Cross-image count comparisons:
━━━━━━

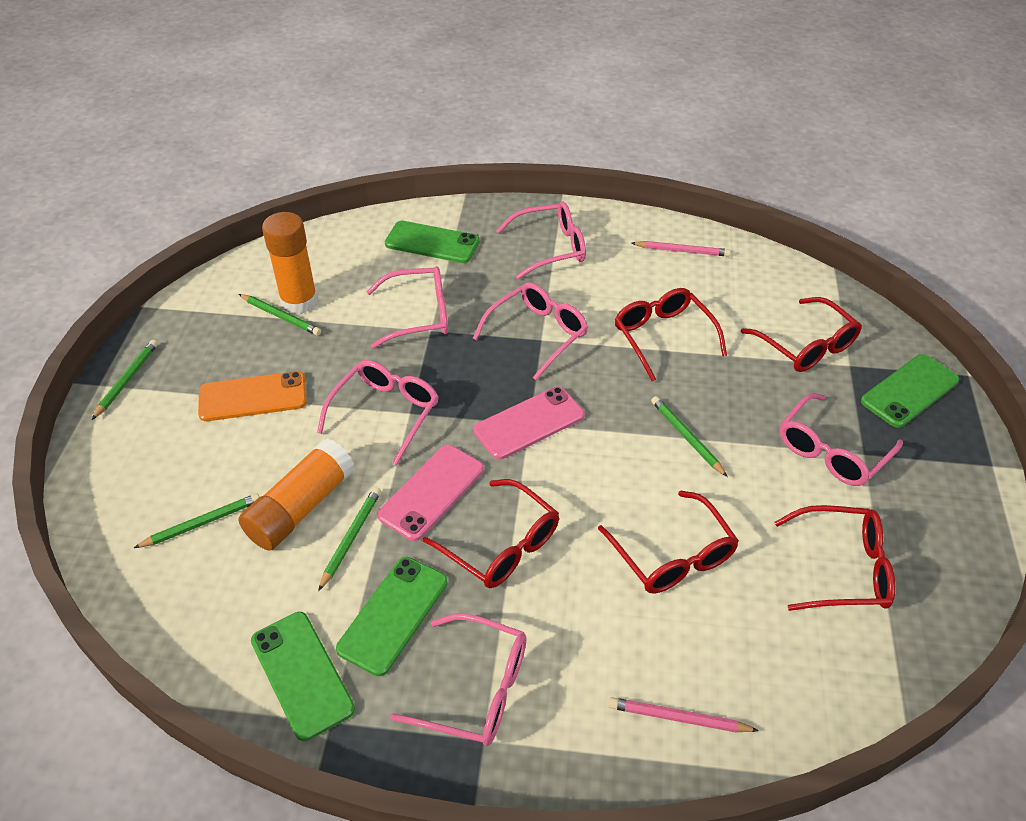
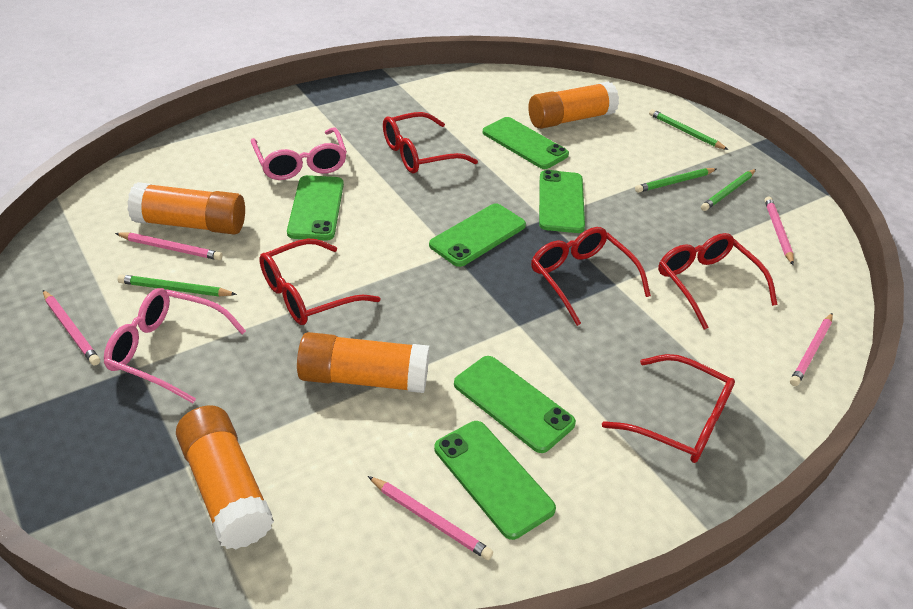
green pencil: [92,340,158,420] [134,494,260,548] [239,294,321,336] [318,487,381,591] [651,396,728,477] = 5 -> [118,274,237,296] [635,168,716,193] [649,109,728,150] [701,169,756,211] = 4
green phone: [251,612,355,741] [336,557,448,676] [385,221,480,263] [861,354,959,428] = 4 -> [287,175,344,241] [429,203,526,267] [434,421,556,540] [454,356,576,453] [483,117,569,169] [539,170,585,233] = 6
orange glue stick: [238,438,355,551] [262,212,318,314] = 2 -> [127,182,245,235] [176,406,274,549] [297,332,430,393] [528,81,619,129] = 4
orange phone: [198,371,307,421] = 1 -> none = 0
pink glasses: [317,360,439,466] [366,266,448,348] [390,614,526,746] [473,282,588,380] [496,201,586,279] [780,393,903,486] = 6 -> [104,288,246,403] [251,127,347,180] = 2
pink pencil: [608,697,759,732] [631,241,731,257] = 2 -> [43,290,100,365] [115,233,223,260] [368,476,493,560] [765,196,794,265] [790,313,833,386] = 5
pink phone: [377,445,484,541] [474,387,584,460] = 2 -> none = 0

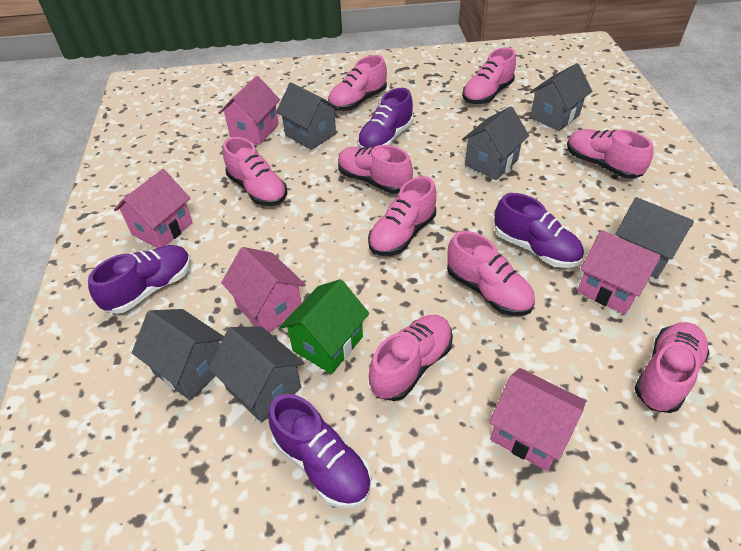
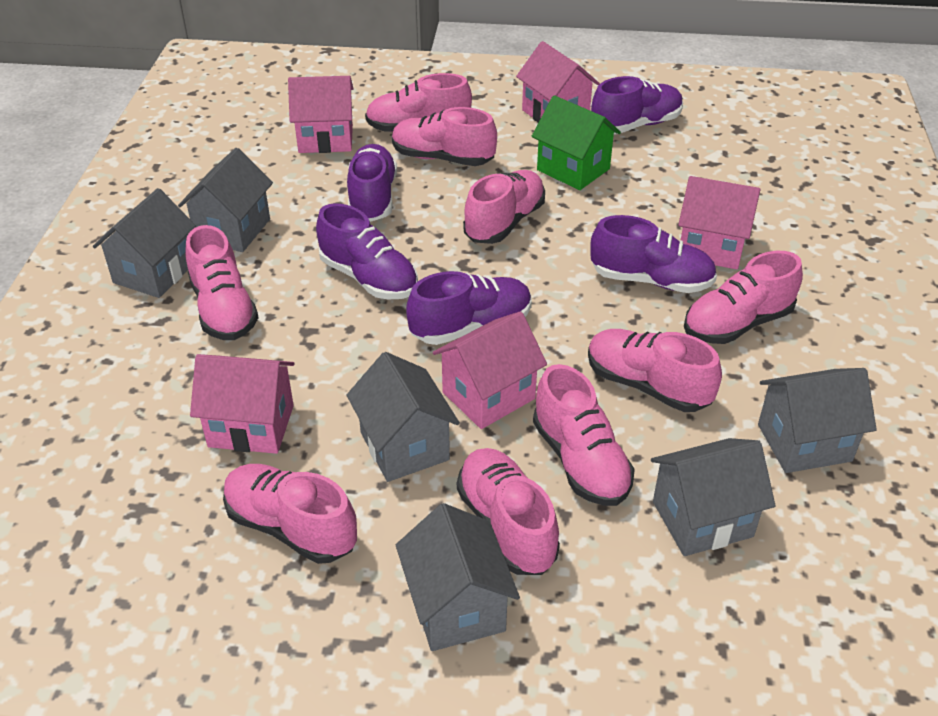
purple shoe: [88,245,191,314] [268,394,371,508] [357,88,413,148] [494,193,584,268] = 4 -> [316,203,418,299] [347,144,397,222] [406,271,532,345] [590,215,717,293] [591,76,683,134] = 5

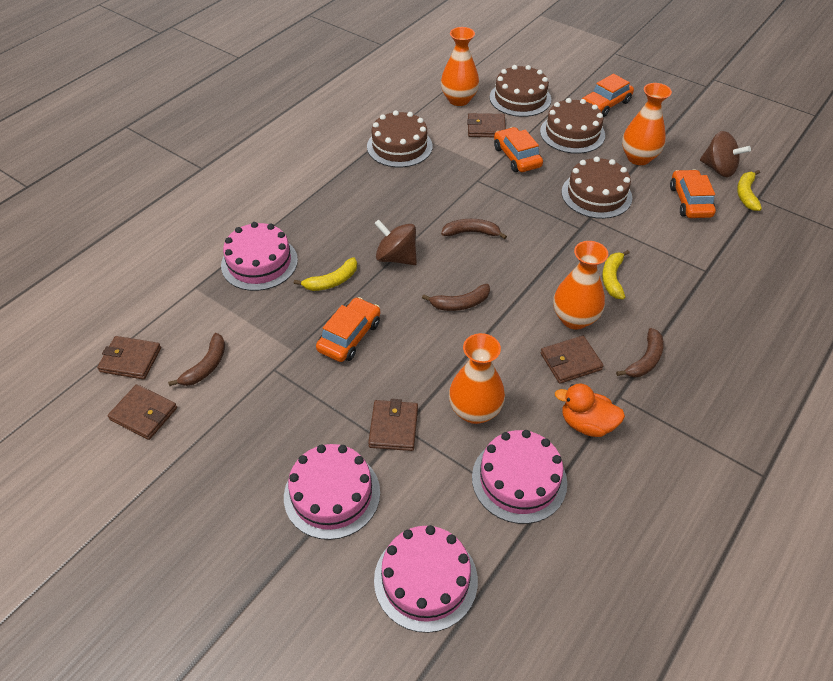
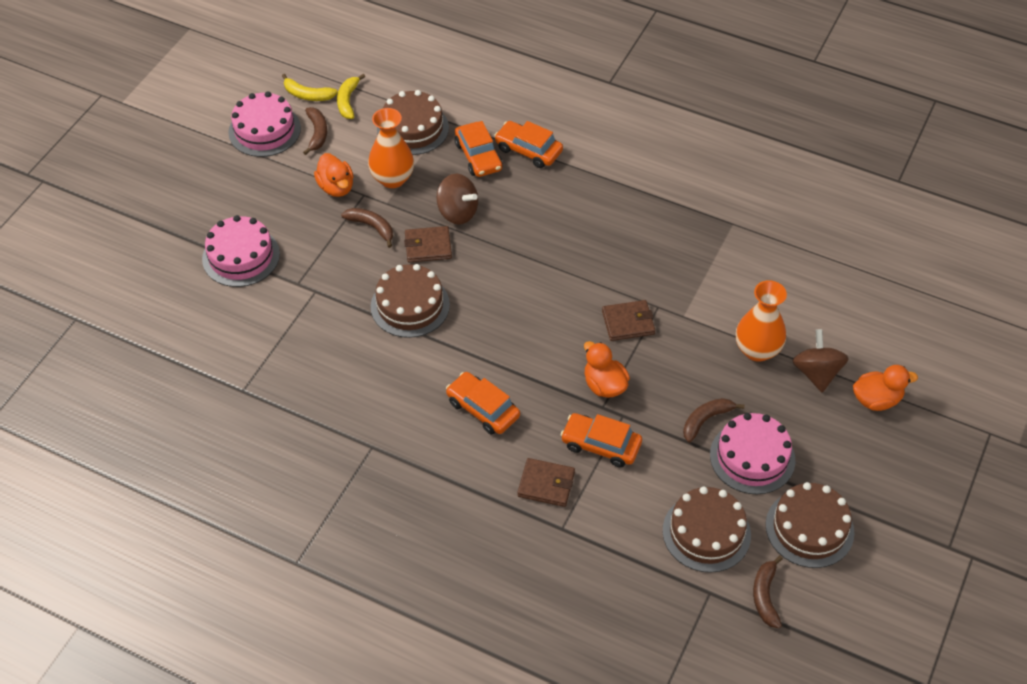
brown wallet: [97,336,161,380] [107,384,177,440] [368,399,418,451] [467,113,506,137] [541,336,604,384] = 5 -> [404,226,452,263] [518,458,575,507] [602,300,655,341] = 3
orange duck: [555,383,625,437] = 1 -> [314,153,354,197] [584,341,630,398] [853,365,918,411] = 3
orange vase: [441,27,479,106] [449,333,505,424] [553,241,608,330] [622,83,672,165] = 4 -> [368,108,414,188] [736,280,787,362] = 2
pink cake: [221,222,298,291] [284,444,380,540] [374,525,478,633] [472,430,567,524] = 4 -> [202,215,280,287] [228,91,301,157] [710,413,795,494] = 3
yellow banana: [294,257,357,291] [602,250,630,300] [737,170,762,211] = 3 -> [282,74,338,101] [337,74,365,119] = 2

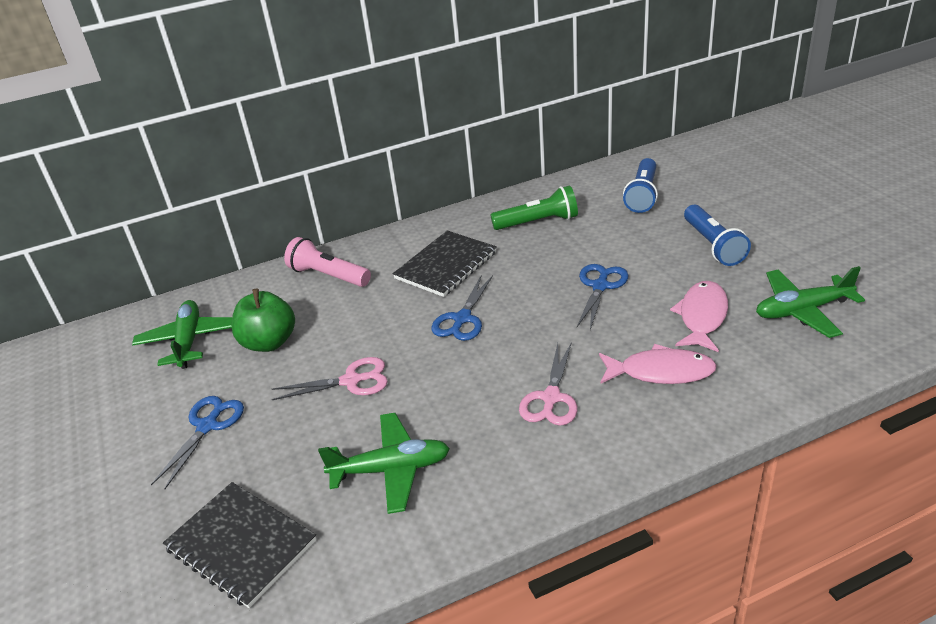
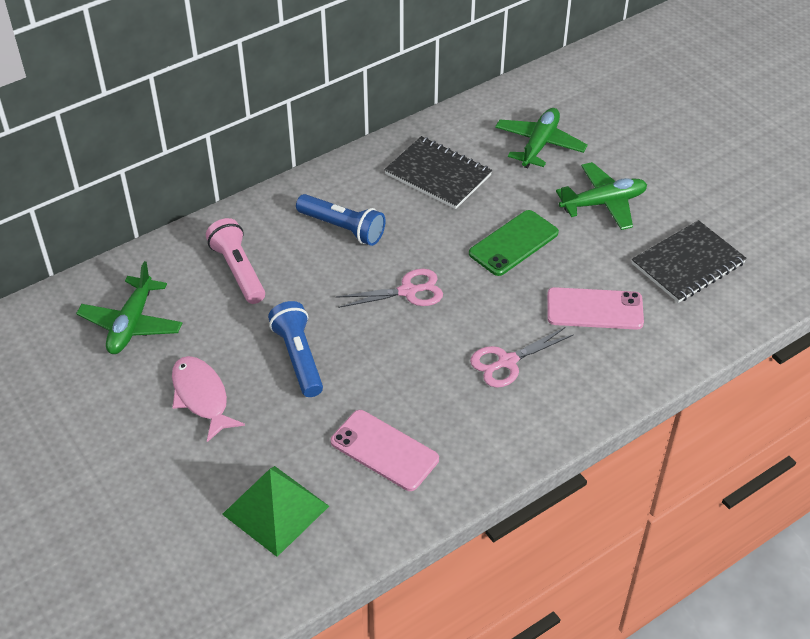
blue scissors: [151,396,244,489] [431,275,493,341] [577,264,629,330] = 3 -> none = 0
green apple: [231,289,295,352] = 1 -> none = 0
green flashlight: [491,186,578,230] = 1 -> none = 0
green phone: none = 0 -> [469,210,559,276] = 1
green pyramid: none = 0 -> [222,466,329,557] = 1
pink fish: [599,344,717,384] [670,281,728,352] = 2 -> [172,356,245,442] = 1
pink phone: none = 0 -> [331,410,439,491] [547,287,644,330] = 2

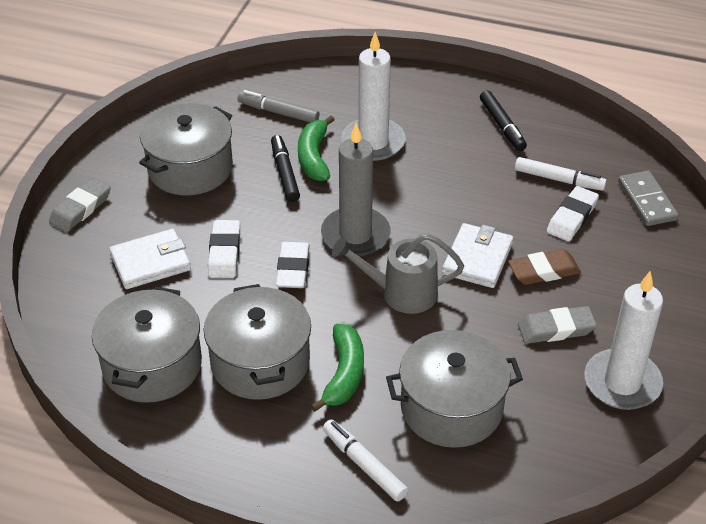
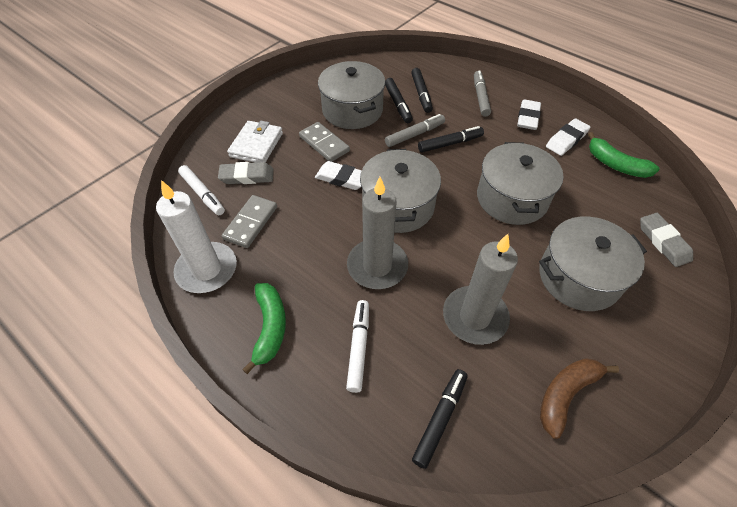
black marker: [271,135,300,202] [480,90,527,151] = 2 -> [385,78,413,123] [411,68,433,113] [412,369,468,469] [418,126,484,152] = 4
brown banana: none = 0 -> [540,358,619,439] = 1
brown eraser: [508,249,581,285] = 1 -> none = 0
grey candle: [321,123,390,256] = 1 -> [347,177,408,289] [443,234,518,345] = 2
grey domino: [618,171,679,226] = 1 -> [222,195,277,248] [299,122,350,162] = 2
grey marker: [237,90,319,123] = 1 -> [385,114,445,147] [474,70,491,117] = 2
grey watering can: [332,233,464,314] = 1 -> none = 0
white candle: [341,32,406,161] [584,272,663,410] = 2 -> [156,180,237,293] = 1
white wallet: [109,229,191,289] [442,223,513,288] = 2 -> [227,121,283,163] = 1

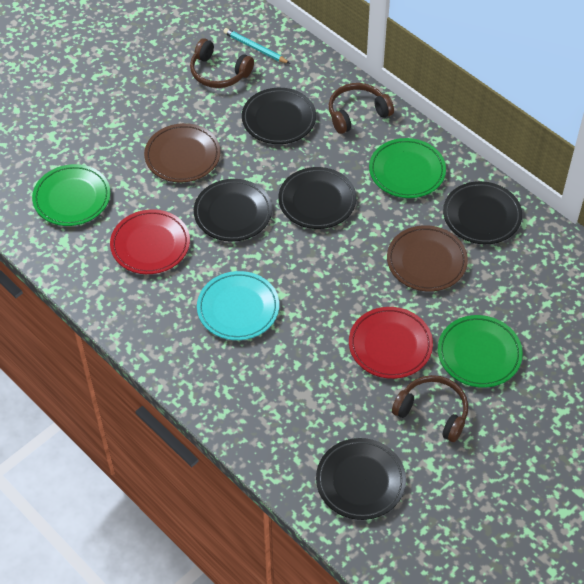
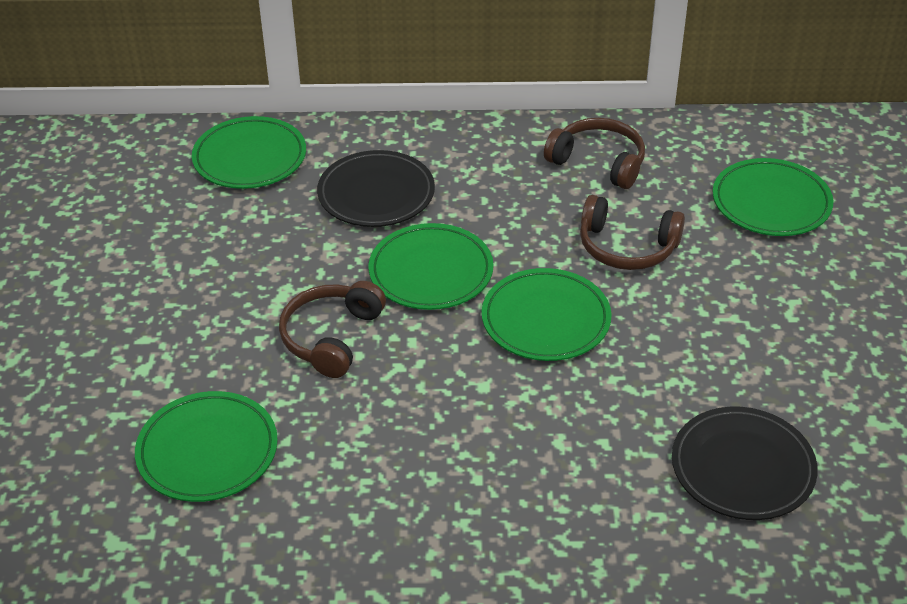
black plate: [194,179,272,242] [242,88,316,144] [278,167,357,229] [316,438,406,520] [443,181,522,244] = 5 -> [317,150,435,227] [672,407,818,520] = 2
brown plate: [144,123,221,182] [387,225,468,291] = 2 -> none = 0
green plate: [32,164,111,226] [369,138,446,198] [438,315,523,388] = 3 -> [135,391,278,502] [192,116,306,189] [368,223,494,310] [482,268,612,361] [713,158,834,236] = 5
red plate: [110,209,190,274] [349,307,433,379] = 2 -> none = 0
turquoise pencil: [223,28,290,64] = 1 -> none = 0
turquoise plate: [197,271,279,340] = 1 -> none = 0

━━━━━━

§ HOW TO COMPLETE THIS TASK: A word-for-word copy of the lines from the one containing "grey marker: [237,90,319,123]" through the last line of the records is what is wanted, without pictures and without any other line.

§ TASK OUTPUT:
grey marker: [237,90,319,123] = 1 -> [385,114,445,147] [474,70,491,117] = 2
grey watering can: [332,233,464,314] = 1 -> none = 0
white candle: [341,32,406,161] [584,272,663,410] = 2 -> [156,180,237,293] = 1
white wallet: [109,229,191,289] [442,223,513,288] = 2 -> [227,121,283,163] = 1

black plate: [194,179,272,242] [242,88,316,144] [278,167,357,229] [316,438,406,520] [443,181,522,244] = 5 -> [317,150,435,227] [672,407,818,520] = 2
brown plate: [144,123,221,182] [387,225,468,291] = 2 -> none = 0
green plate: [32,164,111,226] [369,138,446,198] [438,315,523,388] = 3 -> [135,391,278,502] [192,116,306,189] [368,223,494,310] [482,268,612,361] [713,158,834,236] = 5
red plate: [110,209,190,274] [349,307,433,379] = 2 -> none = 0
turquoise pencil: [223,28,290,64] = 1 -> none = 0
turquoise plate: [197,271,279,340] = 1 -> none = 0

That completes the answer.